§ Problem description: Your copy should repeat each record exactly and contain none of the pictures.

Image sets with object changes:
========

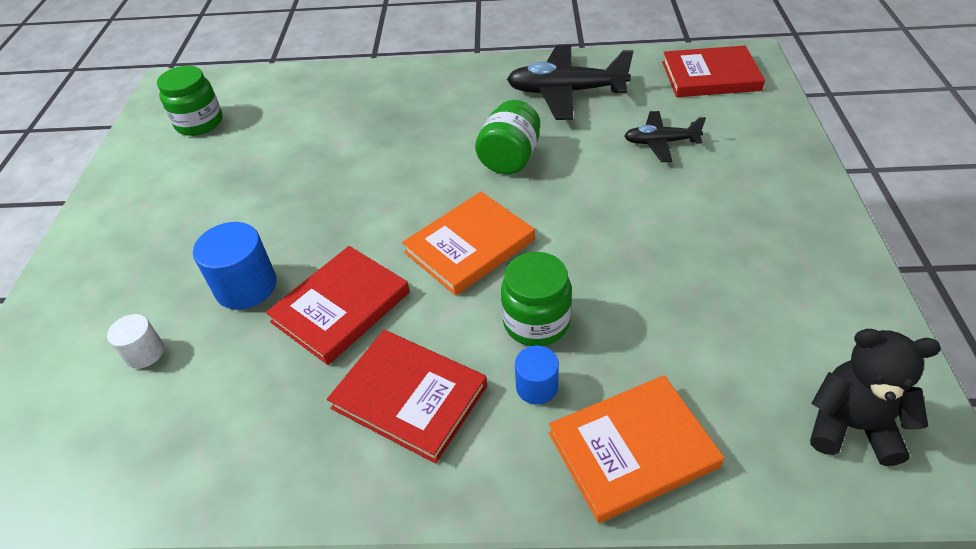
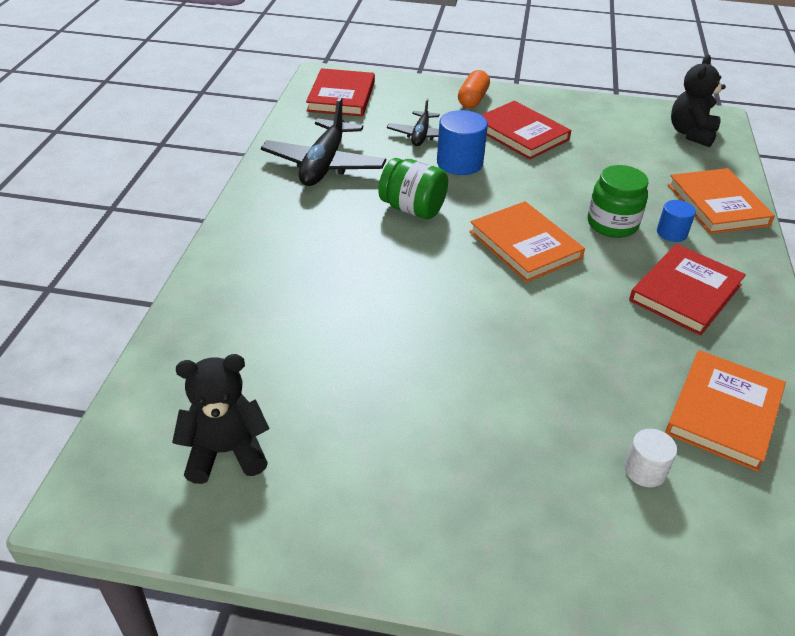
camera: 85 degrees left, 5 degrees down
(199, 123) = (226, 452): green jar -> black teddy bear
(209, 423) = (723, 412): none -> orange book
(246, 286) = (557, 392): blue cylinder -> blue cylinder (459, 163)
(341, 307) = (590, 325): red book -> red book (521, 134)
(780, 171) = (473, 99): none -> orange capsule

========

§ Task result:
camera: 85 degrees left, 5 degrees down
(199, 123) = (226, 452): green jar -> black teddy bear
(209, 423) = (723, 412): none -> orange book
(246, 286) = (557, 392): blue cylinder -> blue cylinder (459, 163)
(341, 307) = (590, 325): red book -> red book (521, 134)
(780, 171) = (473, 99): none -> orange capsule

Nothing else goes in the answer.